Scene edit records:
= Beginning of Section =

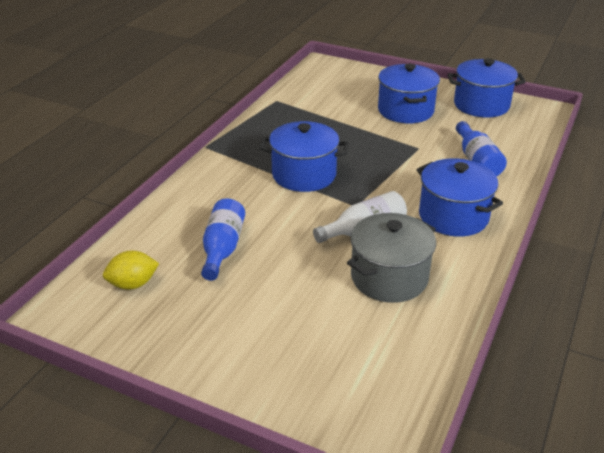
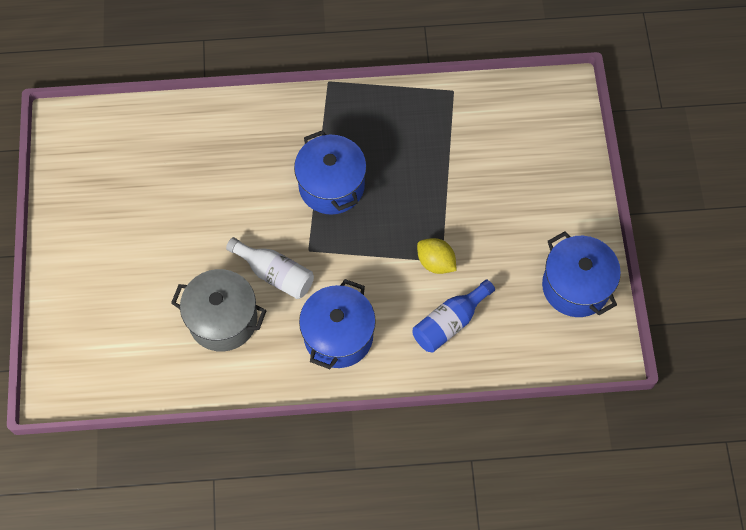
camera: 60 degrees right, 30 degrees up
(133, 284) = (117, 149): yellow lemon -> yellow lemon (435, 262)
(222, 248) = (191, 183): blue bottle -> none
(405, 111) = (512, 218): blue pot -> none

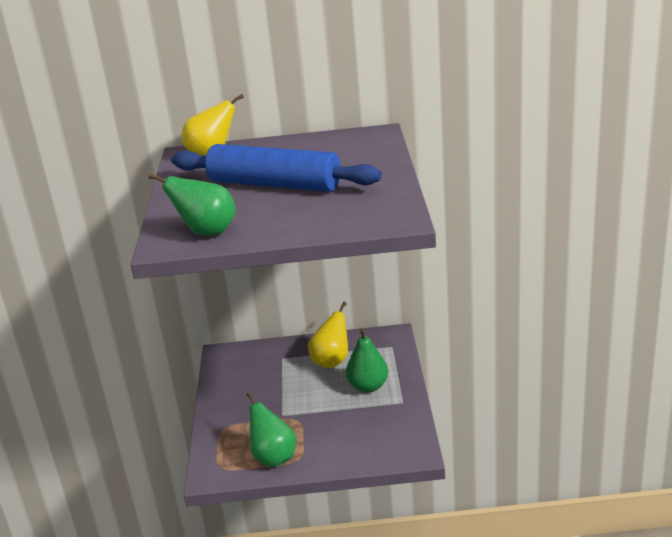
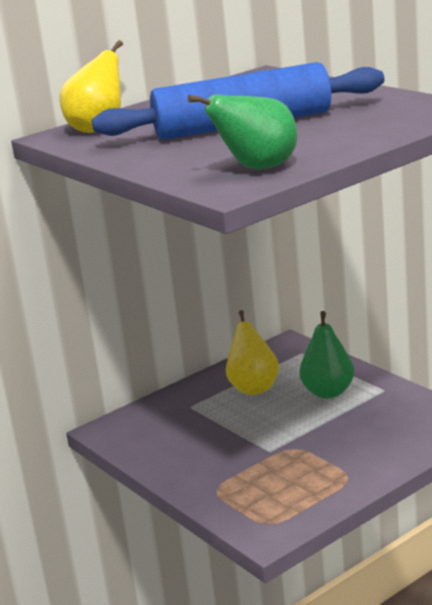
camera: 35 degrees left, 5 degrees down
(273, 457) = (318, 488): green pear -> none

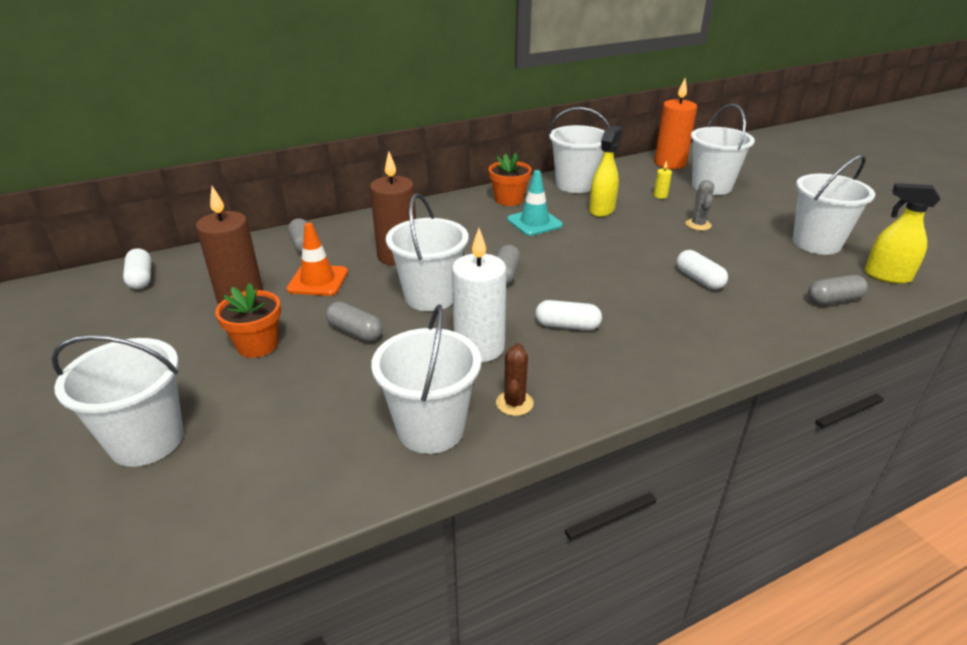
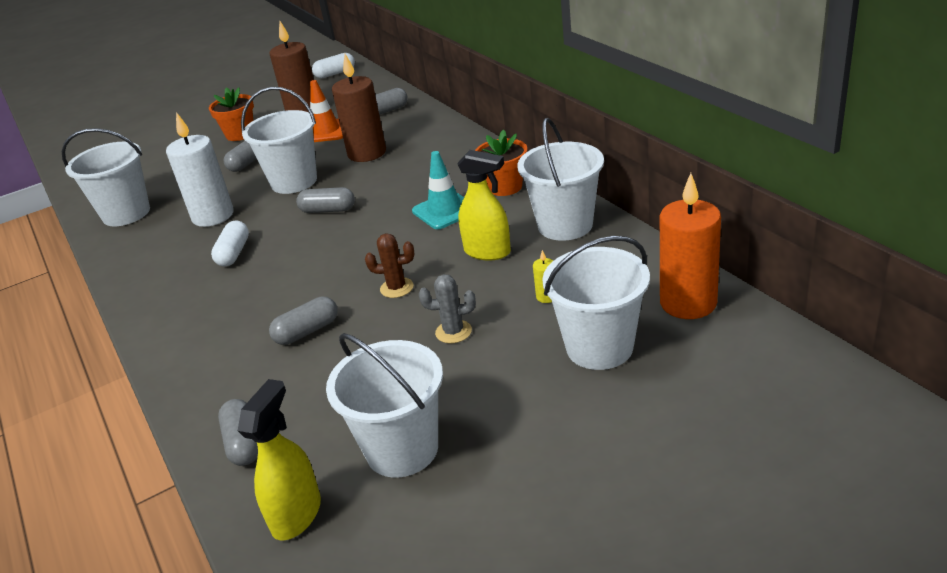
camera: 90 degrees right, 0 degrees up
(147, 440) = (155, 132): white bucket -> none
(514, 403) = (139, 241): brown cactus -> brown cactus (396, 288)
(699, 279) = (307, 331): white capsule -> grey capsule

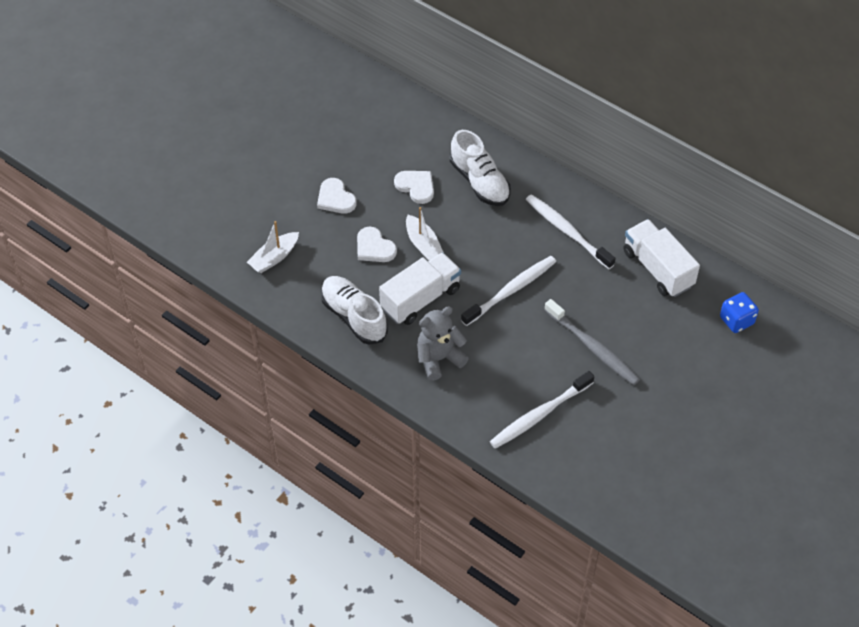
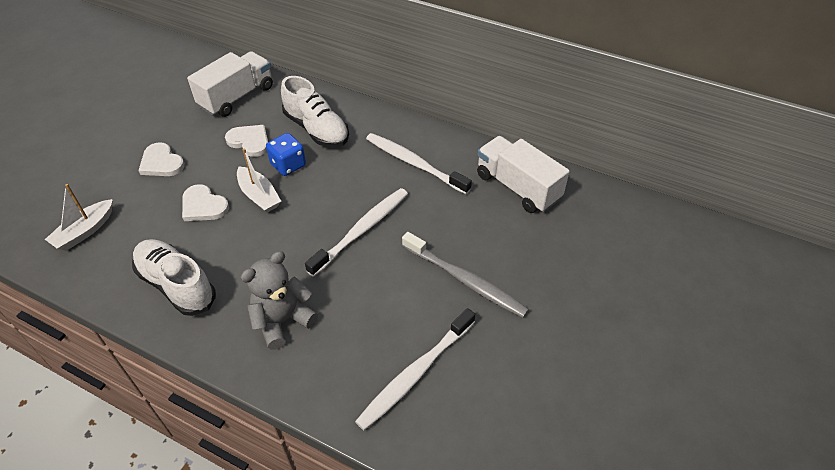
camera: 10 degrees left, 5 degrees down
(420, 299) = (257, 253): white truck -> white truck (237, 97)
(736, 320) = (616, 228): blue dice -> blue dice (288, 165)

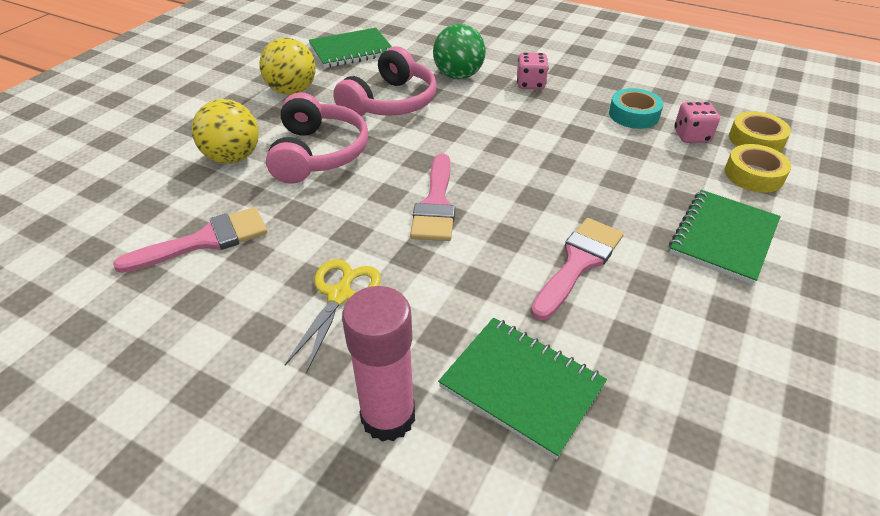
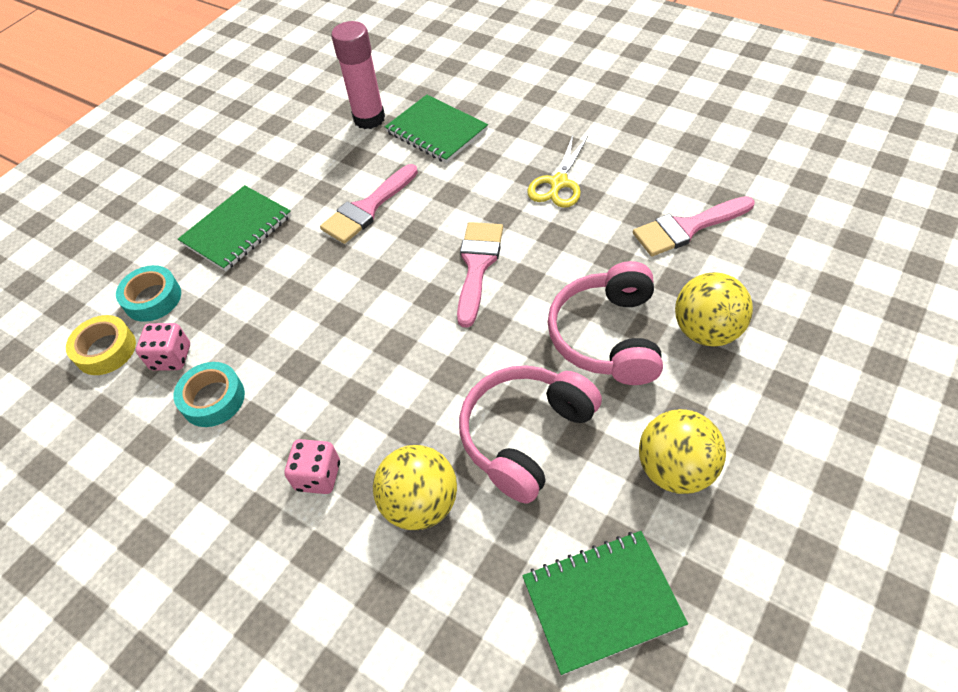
camera: 170 degrees left, 10 degrees up
(388, 417) = (519, 116): pink glue stick -> pink glue stick (369, 119)
(458, 76) = (421, 503): green ball -> yellow ball
(753, 175) = (153, 299): yellow tape -> turquoise tape

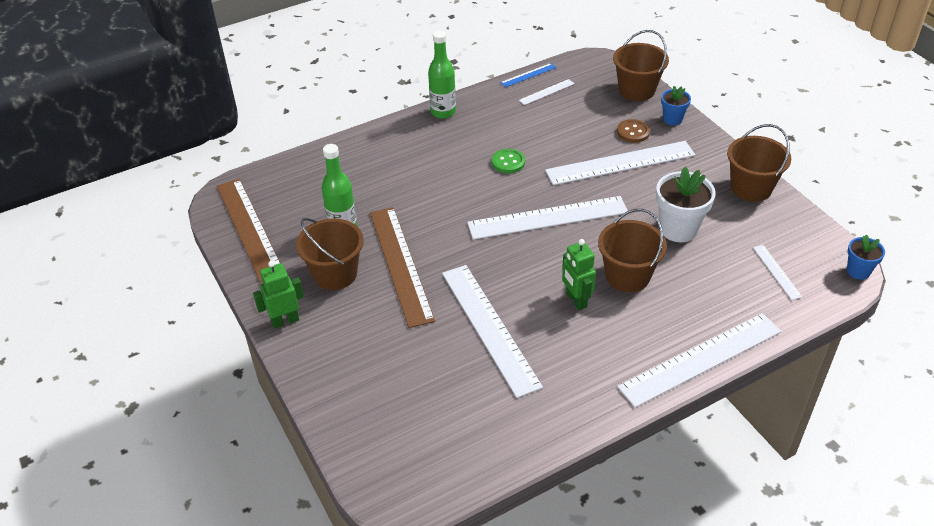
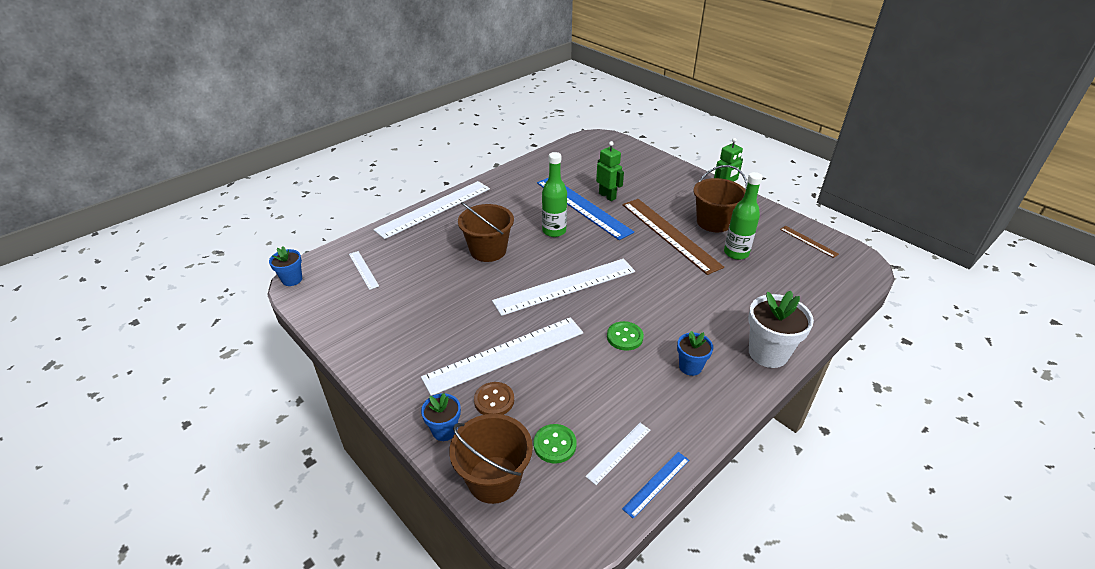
camera: 165 degrees right, 5 degrees down
(250, 230) = (808, 241): brown ruler -> brown ruler, size x0.45
(443, 112) = (732, 394): green bottle -> green bottle (554, 231)
(464, 133) = (690, 367): none -> blue flower pot
(489, 328) = (582, 206): white ruler -> blue ruler
(576, 300) = (526, 229): green robot -> green robot (607, 196)
(591, 101) = (555, 444): none -> green button
(678, 229) = (444, 293): white flower pot -> white flower pot (768, 353)
(751, 188) = (365, 346): brown bucket -> none

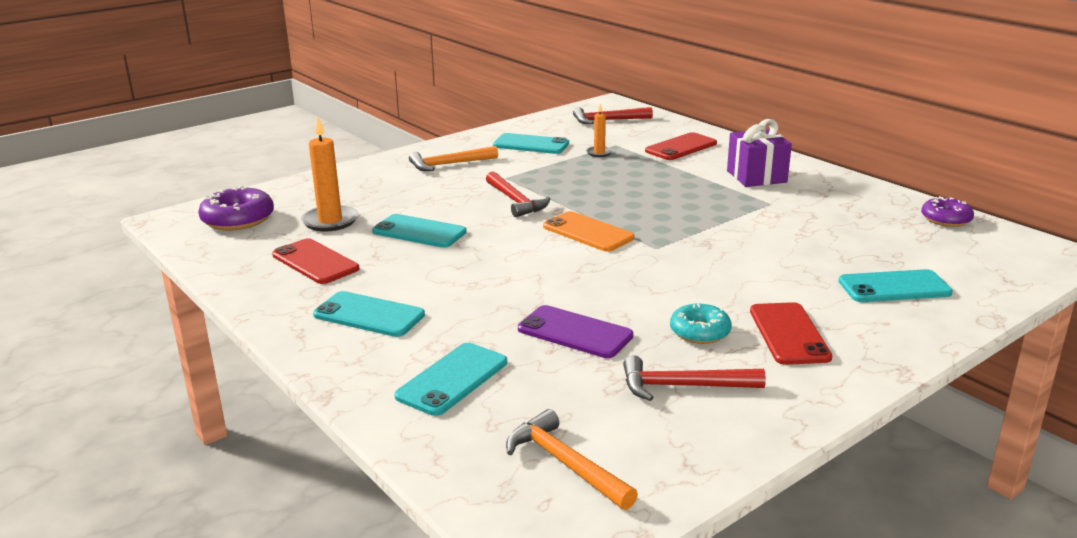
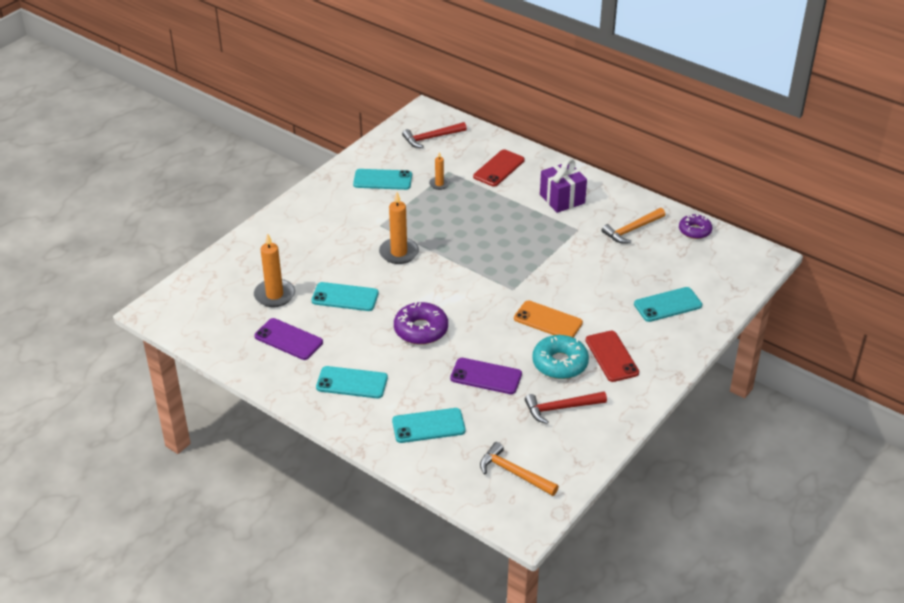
camera: 15 degrees left, 15 degrees up
(238, 219) = (204, 303): purple donut -> purple donut (421, 330)
(315, 262) = (288, 339): red phone -> purple phone
(449, 164) = (330, 214): orange hammer -> orange hammer (632, 230)
(452, 379) = (428, 426): turquoise phone -> turquoise phone turned 60 degrees clockwise
(515, 201) = (399, 253): red hammer -> orange candle
(588, 232) = (462, 280): orange phone -> orange phone (548, 321)
(700, 332) = (560, 363): turquoise donut -> turquoise donut, size x1.51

= End of Section =

DESCRIPTION OF THE TASK » Transcribe the lines above exactly, beginning at the one with "camera: 35 degrees left, 5 degrees down" and ending at the one with "camera: 170 degrees left, 10 degrees up". Include both; exclude the pictures.

REPLY TO THE EXERCISE »
camera: 35 degrees left, 5 degrees down
(273, 457) = (318, 488): green pear -> none

camera: 90 degrees right, 0 degrees up
(147, 440) = (155, 132): white bucket -> none
(514, 403) = (139, 241): brown cactus -> brown cactus (396, 288)
(699, 279) = (307, 331): white capsule -> grey capsule

camera: 10 degrees left, 5 degrees down
(420, 299) = (257, 253): white truck -> white truck (237, 97)
(736, 320) = (616, 228): blue dice -> blue dice (288, 165)

camera: 170 degrees left, 10 degrees up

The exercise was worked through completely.